Activity |
Repeat the lines from the one containing "yellow capsule: 0 -> 1" through the end of the listing exactly, both ends included. Do not carry over any pictures.

Dataset entries |
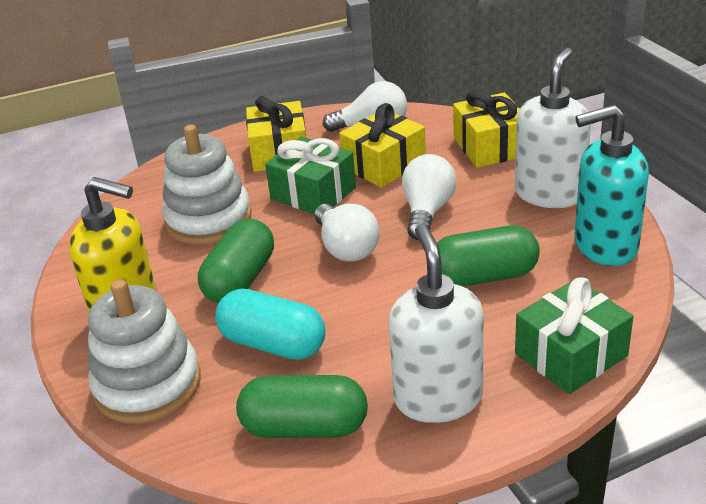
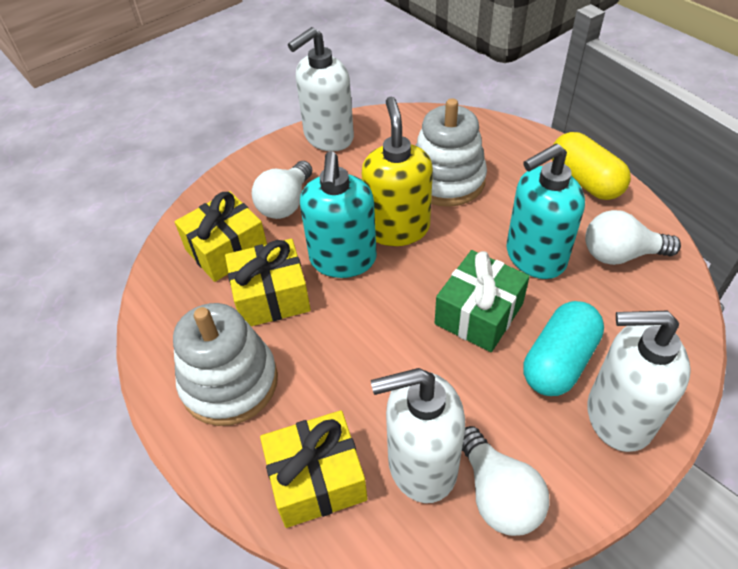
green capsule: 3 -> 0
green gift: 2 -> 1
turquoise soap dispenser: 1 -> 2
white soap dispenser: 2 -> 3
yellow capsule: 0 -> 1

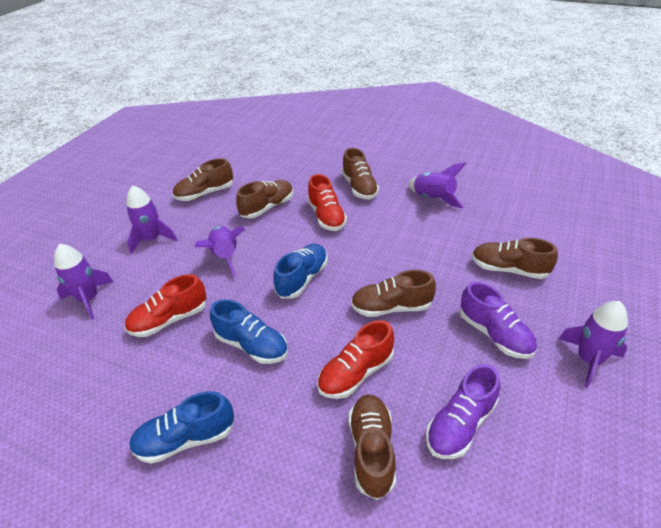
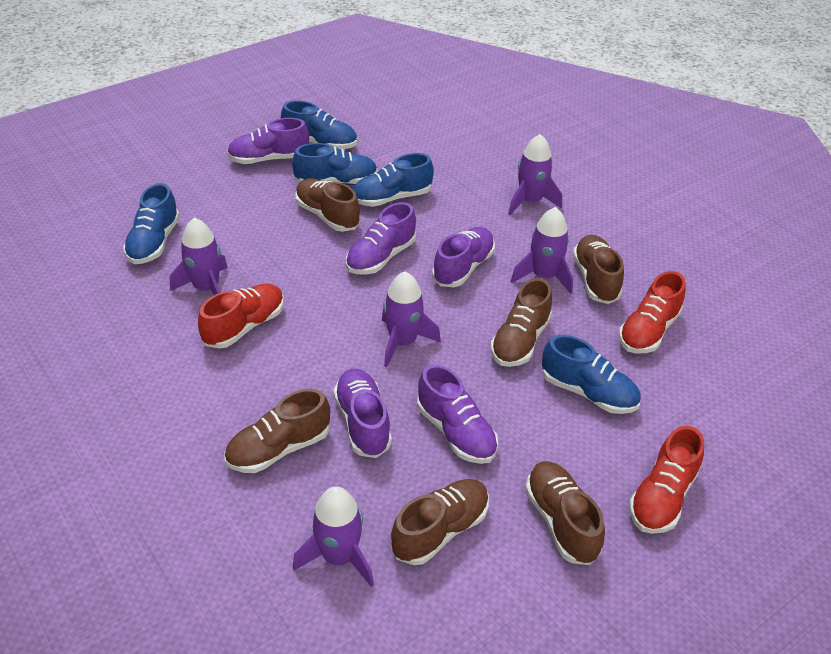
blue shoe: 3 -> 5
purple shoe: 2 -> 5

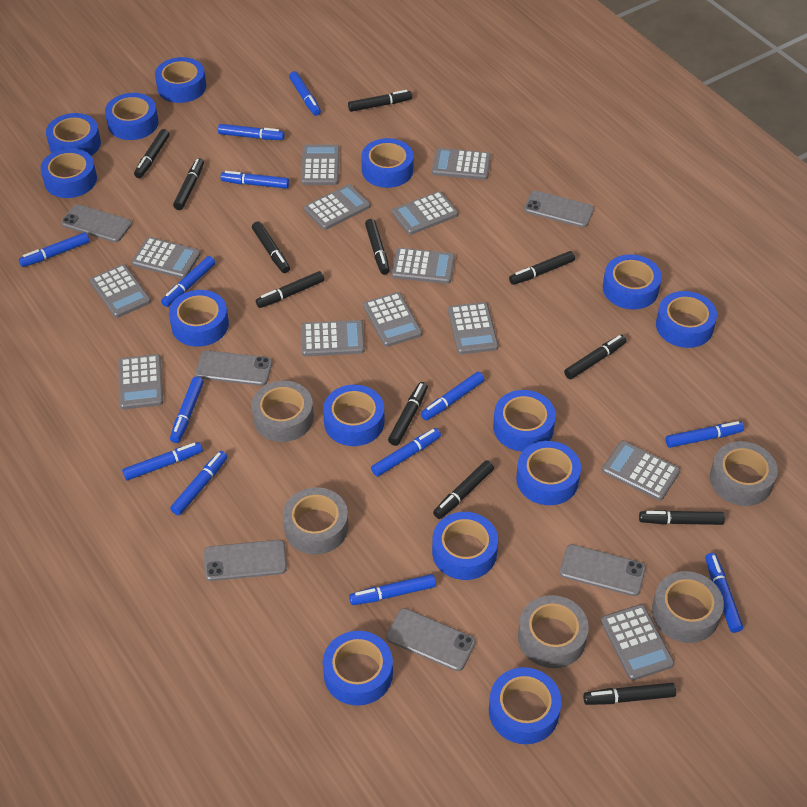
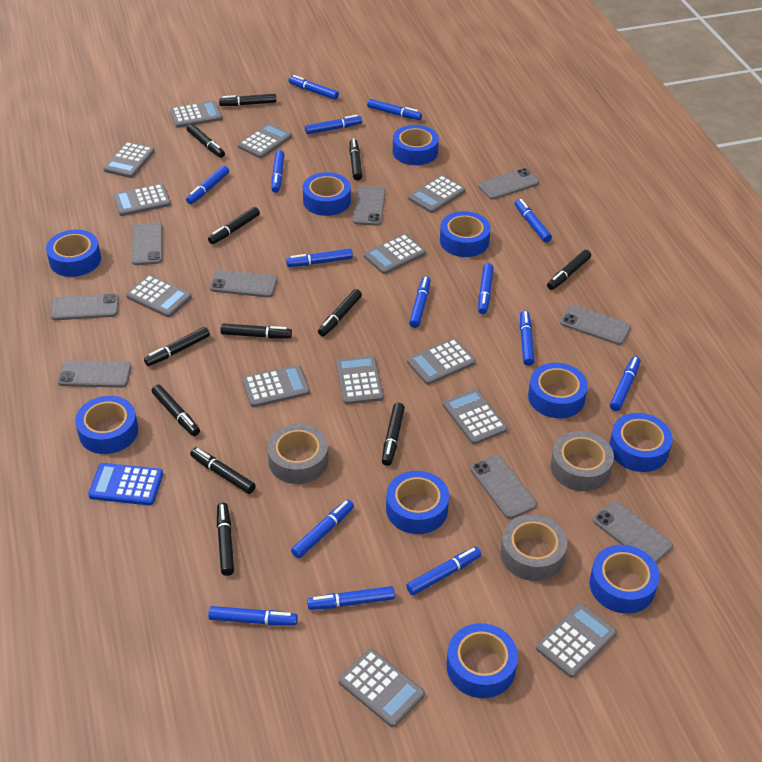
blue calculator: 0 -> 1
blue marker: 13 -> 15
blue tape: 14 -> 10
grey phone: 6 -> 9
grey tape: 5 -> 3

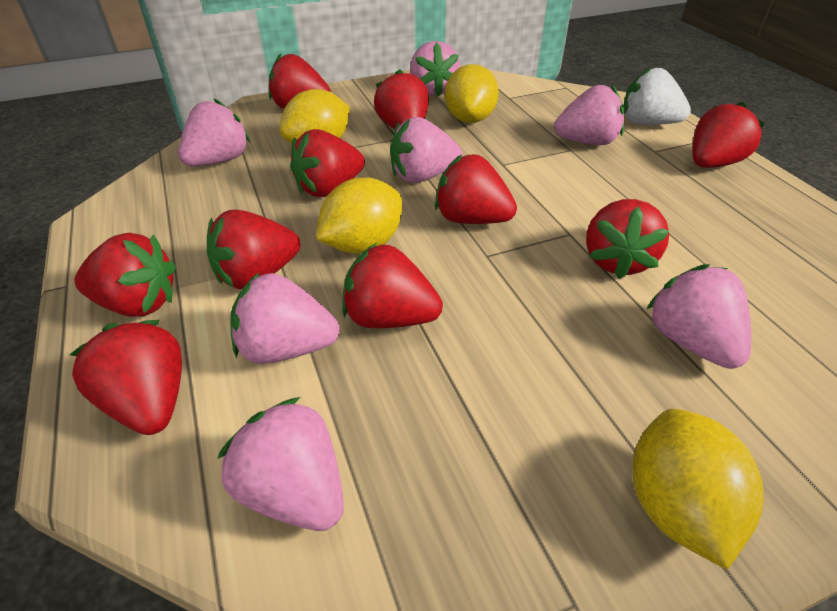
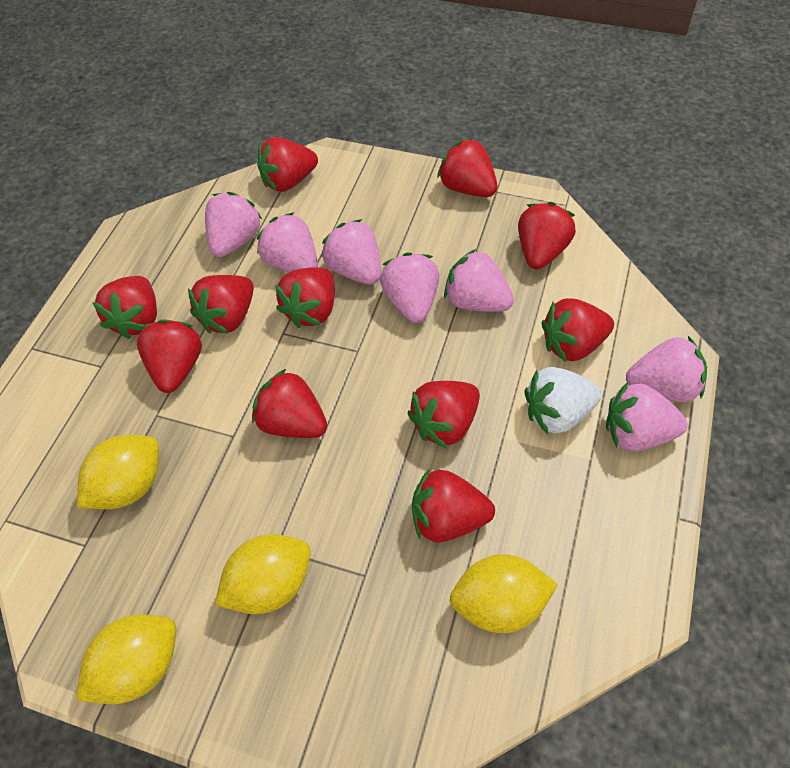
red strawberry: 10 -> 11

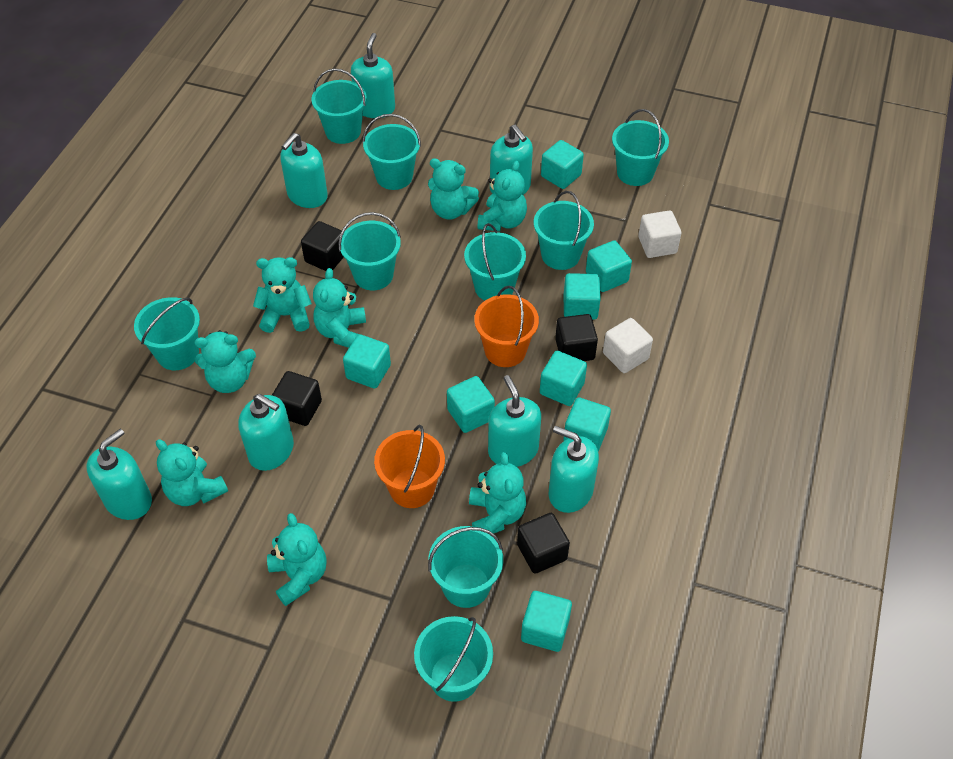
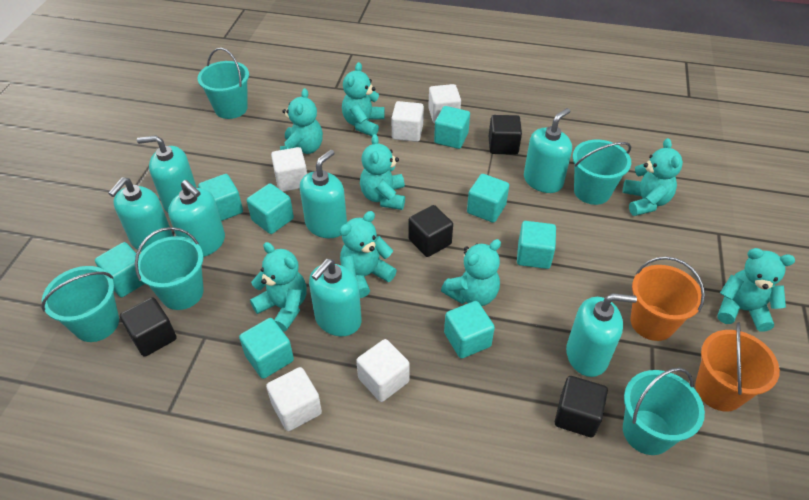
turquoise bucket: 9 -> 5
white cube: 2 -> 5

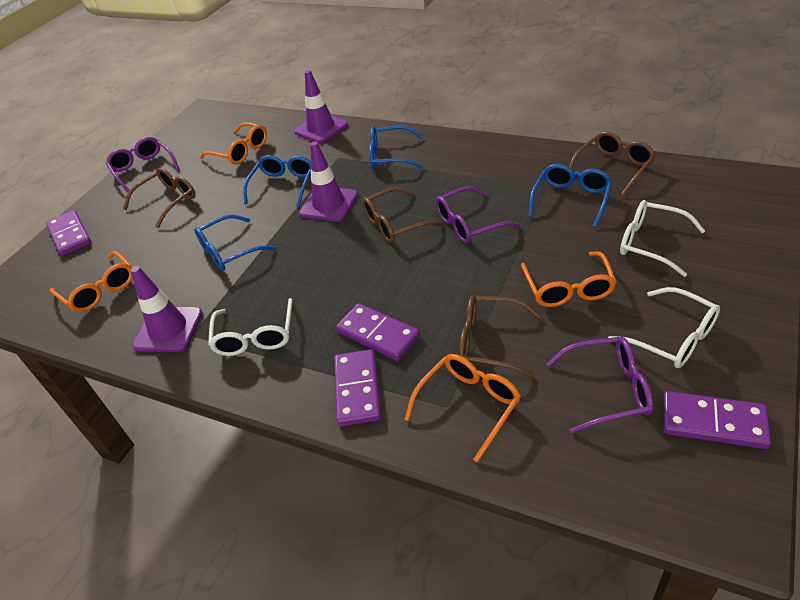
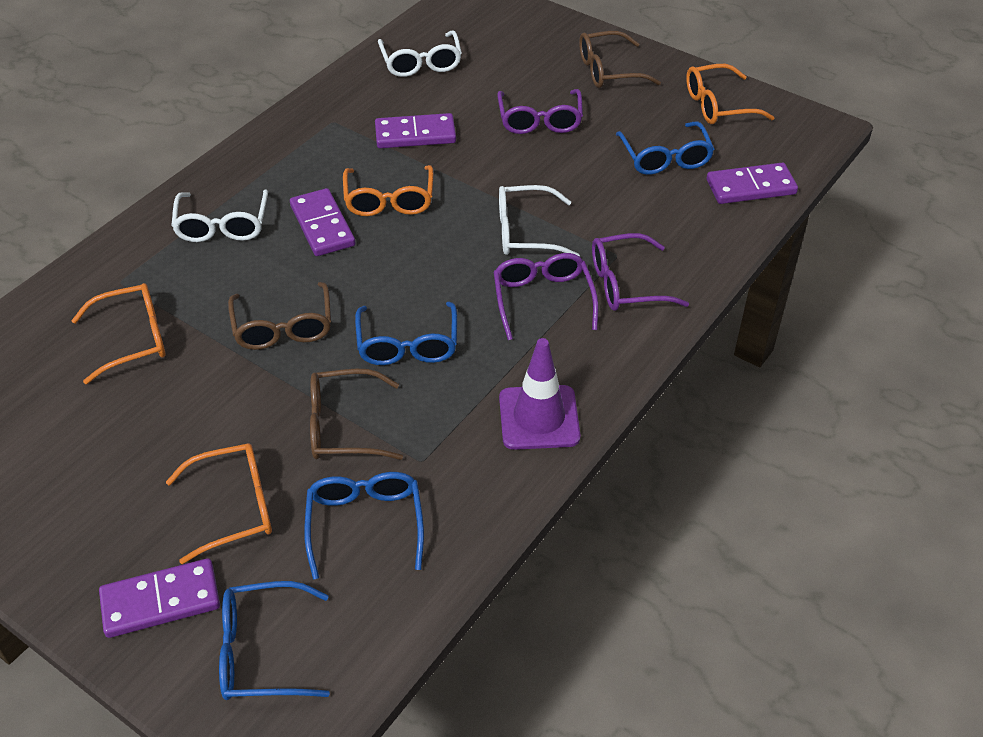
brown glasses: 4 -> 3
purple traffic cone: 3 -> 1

Exercise solution |
yellow capsule: 0 -> 1

blue shoe: 3 -> 5
purple shoe: 2 -> 5

blue calculator: 0 -> 1
blue marker: 13 -> 15
blue tape: 14 -> 10
grey phone: 6 -> 9
grey tape: 5 -> 3

red strawberry: 10 -> 11

turquoise bucket: 9 -> 5
white cube: 2 -> 5

brown glasses: 4 -> 3
purple traffic cone: 3 -> 1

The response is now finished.